BEGIN

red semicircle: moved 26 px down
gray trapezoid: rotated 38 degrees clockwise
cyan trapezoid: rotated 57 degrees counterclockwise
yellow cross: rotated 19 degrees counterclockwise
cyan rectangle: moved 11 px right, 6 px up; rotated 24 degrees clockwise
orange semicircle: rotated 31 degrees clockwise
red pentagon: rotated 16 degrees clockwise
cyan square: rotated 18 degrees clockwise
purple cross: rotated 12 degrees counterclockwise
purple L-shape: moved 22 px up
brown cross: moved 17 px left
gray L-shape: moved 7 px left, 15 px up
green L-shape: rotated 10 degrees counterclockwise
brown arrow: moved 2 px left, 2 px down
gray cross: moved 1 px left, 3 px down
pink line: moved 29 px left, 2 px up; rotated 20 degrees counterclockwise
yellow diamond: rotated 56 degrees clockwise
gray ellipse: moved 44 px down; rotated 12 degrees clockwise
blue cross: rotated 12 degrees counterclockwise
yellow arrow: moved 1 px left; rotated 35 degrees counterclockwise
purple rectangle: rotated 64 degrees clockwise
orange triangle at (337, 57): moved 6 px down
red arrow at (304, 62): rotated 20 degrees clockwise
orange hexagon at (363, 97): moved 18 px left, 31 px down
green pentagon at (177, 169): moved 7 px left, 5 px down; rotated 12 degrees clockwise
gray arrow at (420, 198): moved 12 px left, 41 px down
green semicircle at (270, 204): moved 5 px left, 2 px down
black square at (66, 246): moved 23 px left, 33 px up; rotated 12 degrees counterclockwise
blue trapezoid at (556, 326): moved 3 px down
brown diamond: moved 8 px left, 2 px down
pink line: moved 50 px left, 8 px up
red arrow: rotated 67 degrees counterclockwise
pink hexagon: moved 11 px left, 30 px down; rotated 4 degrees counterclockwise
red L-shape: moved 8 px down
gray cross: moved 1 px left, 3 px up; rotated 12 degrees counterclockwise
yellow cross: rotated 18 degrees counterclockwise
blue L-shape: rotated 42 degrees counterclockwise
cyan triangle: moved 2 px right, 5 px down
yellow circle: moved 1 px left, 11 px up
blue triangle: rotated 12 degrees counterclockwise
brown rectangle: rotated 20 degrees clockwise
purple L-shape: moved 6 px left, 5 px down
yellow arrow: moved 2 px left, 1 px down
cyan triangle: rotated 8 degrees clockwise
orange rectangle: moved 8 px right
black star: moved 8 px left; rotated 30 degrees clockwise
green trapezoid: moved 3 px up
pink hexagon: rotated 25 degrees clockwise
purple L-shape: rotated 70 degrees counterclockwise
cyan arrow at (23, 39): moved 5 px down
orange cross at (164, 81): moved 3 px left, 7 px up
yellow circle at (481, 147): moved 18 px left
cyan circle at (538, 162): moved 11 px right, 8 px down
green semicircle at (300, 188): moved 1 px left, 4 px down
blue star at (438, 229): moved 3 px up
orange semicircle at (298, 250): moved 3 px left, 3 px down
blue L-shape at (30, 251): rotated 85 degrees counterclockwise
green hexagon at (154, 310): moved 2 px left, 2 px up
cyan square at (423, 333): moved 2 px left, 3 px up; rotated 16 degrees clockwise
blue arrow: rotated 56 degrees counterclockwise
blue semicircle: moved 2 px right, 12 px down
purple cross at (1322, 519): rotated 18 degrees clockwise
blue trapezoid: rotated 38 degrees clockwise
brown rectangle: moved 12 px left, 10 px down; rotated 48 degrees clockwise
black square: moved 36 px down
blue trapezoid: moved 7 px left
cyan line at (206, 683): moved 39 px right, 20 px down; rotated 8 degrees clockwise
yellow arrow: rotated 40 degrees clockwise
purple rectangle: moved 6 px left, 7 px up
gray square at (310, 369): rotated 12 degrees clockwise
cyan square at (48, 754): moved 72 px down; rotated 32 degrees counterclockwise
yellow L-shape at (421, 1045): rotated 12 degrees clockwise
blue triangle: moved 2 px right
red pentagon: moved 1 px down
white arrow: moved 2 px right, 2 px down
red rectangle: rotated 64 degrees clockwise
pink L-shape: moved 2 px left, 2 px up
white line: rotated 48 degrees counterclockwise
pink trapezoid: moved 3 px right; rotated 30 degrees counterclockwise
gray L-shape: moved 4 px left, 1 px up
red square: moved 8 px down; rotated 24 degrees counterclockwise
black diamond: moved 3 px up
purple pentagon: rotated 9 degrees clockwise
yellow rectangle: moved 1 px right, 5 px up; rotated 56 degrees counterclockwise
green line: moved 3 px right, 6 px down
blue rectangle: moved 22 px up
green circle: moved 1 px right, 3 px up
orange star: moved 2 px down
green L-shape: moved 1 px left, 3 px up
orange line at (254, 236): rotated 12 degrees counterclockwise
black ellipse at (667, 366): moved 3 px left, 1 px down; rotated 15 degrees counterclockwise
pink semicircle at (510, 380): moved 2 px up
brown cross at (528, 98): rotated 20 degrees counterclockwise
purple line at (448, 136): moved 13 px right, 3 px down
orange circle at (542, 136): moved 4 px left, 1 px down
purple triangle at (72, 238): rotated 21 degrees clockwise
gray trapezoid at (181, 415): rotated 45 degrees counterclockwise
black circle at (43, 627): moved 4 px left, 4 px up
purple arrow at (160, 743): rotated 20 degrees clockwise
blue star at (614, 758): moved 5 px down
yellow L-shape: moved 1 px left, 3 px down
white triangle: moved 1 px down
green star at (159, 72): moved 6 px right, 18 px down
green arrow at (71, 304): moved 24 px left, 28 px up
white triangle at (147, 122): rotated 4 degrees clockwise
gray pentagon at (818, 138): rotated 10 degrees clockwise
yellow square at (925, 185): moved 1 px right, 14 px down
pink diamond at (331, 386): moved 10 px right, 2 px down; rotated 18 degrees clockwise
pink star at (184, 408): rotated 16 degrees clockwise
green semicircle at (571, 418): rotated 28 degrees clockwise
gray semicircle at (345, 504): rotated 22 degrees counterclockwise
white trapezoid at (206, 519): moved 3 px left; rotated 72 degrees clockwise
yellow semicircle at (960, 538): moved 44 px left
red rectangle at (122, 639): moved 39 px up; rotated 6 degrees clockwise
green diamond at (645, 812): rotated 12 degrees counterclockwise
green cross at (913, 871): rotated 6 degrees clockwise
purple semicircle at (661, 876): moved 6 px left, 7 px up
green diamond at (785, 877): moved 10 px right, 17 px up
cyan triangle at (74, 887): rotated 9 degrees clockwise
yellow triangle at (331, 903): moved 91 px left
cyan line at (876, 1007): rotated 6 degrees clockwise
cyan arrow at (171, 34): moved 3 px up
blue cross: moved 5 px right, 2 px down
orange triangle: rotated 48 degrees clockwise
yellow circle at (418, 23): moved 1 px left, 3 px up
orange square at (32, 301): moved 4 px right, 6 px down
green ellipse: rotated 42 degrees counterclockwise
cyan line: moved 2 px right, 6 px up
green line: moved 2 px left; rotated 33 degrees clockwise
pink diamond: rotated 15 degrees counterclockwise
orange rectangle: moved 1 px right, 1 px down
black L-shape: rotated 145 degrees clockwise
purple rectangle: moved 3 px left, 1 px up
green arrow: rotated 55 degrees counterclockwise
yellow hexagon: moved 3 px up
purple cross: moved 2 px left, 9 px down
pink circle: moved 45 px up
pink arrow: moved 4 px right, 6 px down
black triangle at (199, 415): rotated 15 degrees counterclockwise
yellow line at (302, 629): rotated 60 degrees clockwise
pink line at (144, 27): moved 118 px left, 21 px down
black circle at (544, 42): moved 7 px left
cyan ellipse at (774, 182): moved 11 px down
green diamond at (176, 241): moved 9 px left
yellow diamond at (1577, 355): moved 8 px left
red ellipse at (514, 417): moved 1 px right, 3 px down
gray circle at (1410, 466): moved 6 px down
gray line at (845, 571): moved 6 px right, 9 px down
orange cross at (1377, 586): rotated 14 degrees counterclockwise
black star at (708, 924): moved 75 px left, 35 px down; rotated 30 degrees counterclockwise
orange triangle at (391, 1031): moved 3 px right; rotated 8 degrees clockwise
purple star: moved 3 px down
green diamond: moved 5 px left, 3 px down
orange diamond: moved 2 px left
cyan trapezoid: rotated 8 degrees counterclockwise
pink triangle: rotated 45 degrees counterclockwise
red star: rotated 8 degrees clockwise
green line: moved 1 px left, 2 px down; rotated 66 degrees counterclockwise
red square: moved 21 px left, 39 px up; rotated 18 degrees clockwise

END

Work instruction: From the records above, transcribe exactly the run of lines that opens with the line holding "green trapezoid: moved 3 px up" and closes with the line holding "cyan circle at", both included.

Written solution:
green trapezoid: moved 3 px up
pink hexagon: rotated 25 degrees clockwise
purple L-shape: rotated 70 degrees counterclockwise
cyan arrow at (23, 39): moved 5 px down
orange cross at (164, 81): moved 3 px left, 7 px up
yellow circle at (481, 147): moved 18 px left
cyan circle at (538, 162): moved 11 px right, 8 px down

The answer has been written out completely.